#### [Work item]
An exact copy of every entry is needed, without any of the pictures.

#### [Data under study]
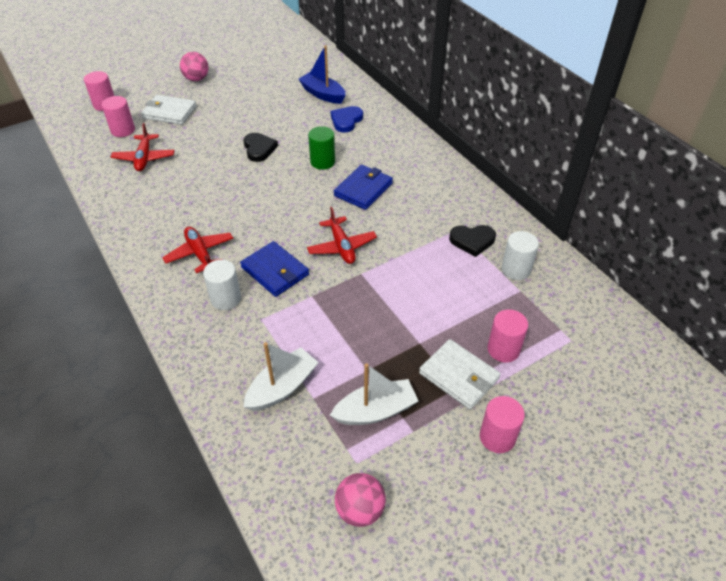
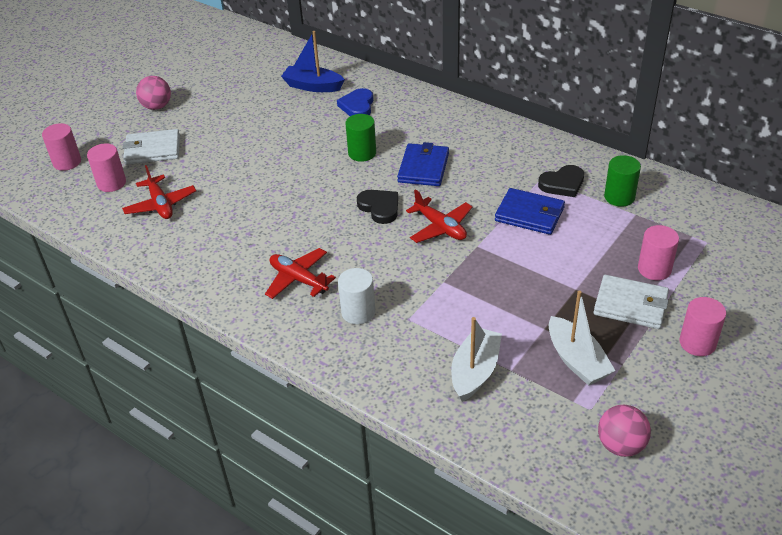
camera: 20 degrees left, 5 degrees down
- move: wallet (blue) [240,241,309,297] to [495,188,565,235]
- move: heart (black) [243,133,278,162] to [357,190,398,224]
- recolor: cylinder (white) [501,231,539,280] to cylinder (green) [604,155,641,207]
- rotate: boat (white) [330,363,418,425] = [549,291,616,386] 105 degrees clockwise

#### [The answer]
camera: 20 degrees left, 5 degrees down
- move: wallet (blue) [240,241,309,297] to [495,188,565,235]
- move: heart (black) [243,133,278,162] to [357,190,398,224]
- recolor: cylinder (white) [501,231,539,280] to cylinder (green) [604,155,641,207]
- rotate: boat (white) [330,363,418,425] = [549,291,616,386] 105 degrees clockwise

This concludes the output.